(Stored records)
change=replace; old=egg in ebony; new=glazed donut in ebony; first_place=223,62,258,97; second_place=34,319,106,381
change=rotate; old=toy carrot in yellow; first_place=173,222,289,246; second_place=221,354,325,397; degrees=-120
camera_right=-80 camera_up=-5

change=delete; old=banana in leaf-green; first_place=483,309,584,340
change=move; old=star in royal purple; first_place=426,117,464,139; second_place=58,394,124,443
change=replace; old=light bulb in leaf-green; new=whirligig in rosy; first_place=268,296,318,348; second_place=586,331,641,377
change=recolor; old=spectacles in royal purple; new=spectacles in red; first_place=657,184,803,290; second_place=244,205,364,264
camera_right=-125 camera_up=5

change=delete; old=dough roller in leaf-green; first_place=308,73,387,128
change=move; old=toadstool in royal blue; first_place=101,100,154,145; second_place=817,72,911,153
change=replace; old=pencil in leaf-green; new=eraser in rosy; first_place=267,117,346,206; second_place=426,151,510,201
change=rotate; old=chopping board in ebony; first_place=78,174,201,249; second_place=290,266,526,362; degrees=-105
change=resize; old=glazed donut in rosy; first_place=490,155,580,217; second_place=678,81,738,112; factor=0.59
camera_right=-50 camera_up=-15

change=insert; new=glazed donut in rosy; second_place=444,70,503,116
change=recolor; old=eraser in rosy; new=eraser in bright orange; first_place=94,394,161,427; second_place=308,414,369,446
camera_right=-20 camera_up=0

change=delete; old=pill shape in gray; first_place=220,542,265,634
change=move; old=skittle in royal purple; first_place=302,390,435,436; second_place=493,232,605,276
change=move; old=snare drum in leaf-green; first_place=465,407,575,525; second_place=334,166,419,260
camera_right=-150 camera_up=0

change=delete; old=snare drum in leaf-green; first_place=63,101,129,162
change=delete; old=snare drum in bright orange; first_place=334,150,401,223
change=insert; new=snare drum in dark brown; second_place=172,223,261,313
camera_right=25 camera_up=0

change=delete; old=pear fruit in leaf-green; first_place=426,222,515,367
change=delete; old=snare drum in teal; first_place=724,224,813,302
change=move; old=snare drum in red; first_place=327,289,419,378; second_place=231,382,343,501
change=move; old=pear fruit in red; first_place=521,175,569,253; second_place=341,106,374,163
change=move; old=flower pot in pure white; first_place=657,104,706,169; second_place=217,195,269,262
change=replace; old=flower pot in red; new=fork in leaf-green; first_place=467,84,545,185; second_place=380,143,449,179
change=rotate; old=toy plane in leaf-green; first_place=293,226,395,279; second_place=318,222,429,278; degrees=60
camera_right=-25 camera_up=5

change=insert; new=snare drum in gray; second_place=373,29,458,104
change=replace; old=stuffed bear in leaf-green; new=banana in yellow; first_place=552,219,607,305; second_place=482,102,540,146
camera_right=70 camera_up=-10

[What needs to be done]:
Transcribe the records in full, so that each line reads exactly as before.

[Your response]:
change=replace; old=egg in ebony; new=glazed donut in ebony; first_place=223,62,258,97; second_place=34,319,106,381
change=rotate; old=toy carrot in yellow; first_place=173,222,289,246; second_place=221,354,325,397; degrees=-120
camera_right=-80 camera_up=-5

change=delete; old=banana in leaf-green; first_place=483,309,584,340
change=move; old=star in royal purple; first_place=426,117,464,139; second_place=58,394,124,443
change=replace; old=light bulb in leaf-green; new=whirligig in rosy; first_place=268,296,318,348; second_place=586,331,641,377
change=recolor; old=spectacles in royal purple; new=spectacles in red; first_place=657,184,803,290; second_place=244,205,364,264
camera_right=-125 camera_up=5

change=delete; old=dough roller in leaf-green; first_place=308,73,387,128
change=move; old=toadstool in royal blue; first_place=101,100,154,145; second_place=817,72,911,153
change=replace; old=pencil in leaf-green; new=eraser in rosy; first_place=267,117,346,206; second_place=426,151,510,201
change=rotate; old=chopping board in ebony; first_place=78,174,201,249; second_place=290,266,526,362; degrees=-105
change=resize; old=glazed donut in rosy; first_place=490,155,580,217; second_place=678,81,738,112; factor=0.59
camera_right=-50 camera_up=-15

change=insert; new=glazed donut in rosy; second_place=444,70,503,116
change=recolor; old=eraser in rosy; new=eraser in bright orange; first_place=94,394,161,427; second_place=308,414,369,446
camera_right=-20 camera_up=0

change=delete; old=pill shape in gray; first_place=220,542,265,634
change=move; old=skittle in royal purple; first_place=302,390,435,436; second_place=493,232,605,276
change=move; old=snare drum in leaf-green; first_place=465,407,575,525; second_place=334,166,419,260
camera_right=-150 camera_up=0

change=delete; old=snare drum in leaf-green; first_place=63,101,129,162
change=delete; old=snare drum in bright orange; first_place=334,150,401,223
change=insert; new=snare drum in dark brown; second_place=172,223,261,313
camera_right=25 camera_up=0

change=delete; old=pear fruit in leaf-green; first_place=426,222,515,367
change=delete; old=snare drum in teal; first_place=724,224,813,302
change=move; old=snare drum in red; first_place=327,289,419,378; second_place=231,382,343,501
change=move; old=pear fruit in red; first_place=521,175,569,253; second_place=341,106,374,163
change=move; old=flower pot in pure white; first_place=657,104,706,169; second_place=217,195,269,262
change=replace; old=flower pot in red; new=fork in leaf-green; first_place=467,84,545,185; second_place=380,143,449,179
change=rotate; old=toy plane in leaf-green; first_place=293,226,395,279; second_place=318,222,429,278; degrees=60
camera_right=-25 camera_up=5

change=insert; new=snare drum in gray; second_place=373,29,458,104
change=replace; old=stuffed bear in leaf-green; new=banana in yellow; first_place=552,219,607,305; second_place=482,102,540,146
camera_right=70 camera_up=-10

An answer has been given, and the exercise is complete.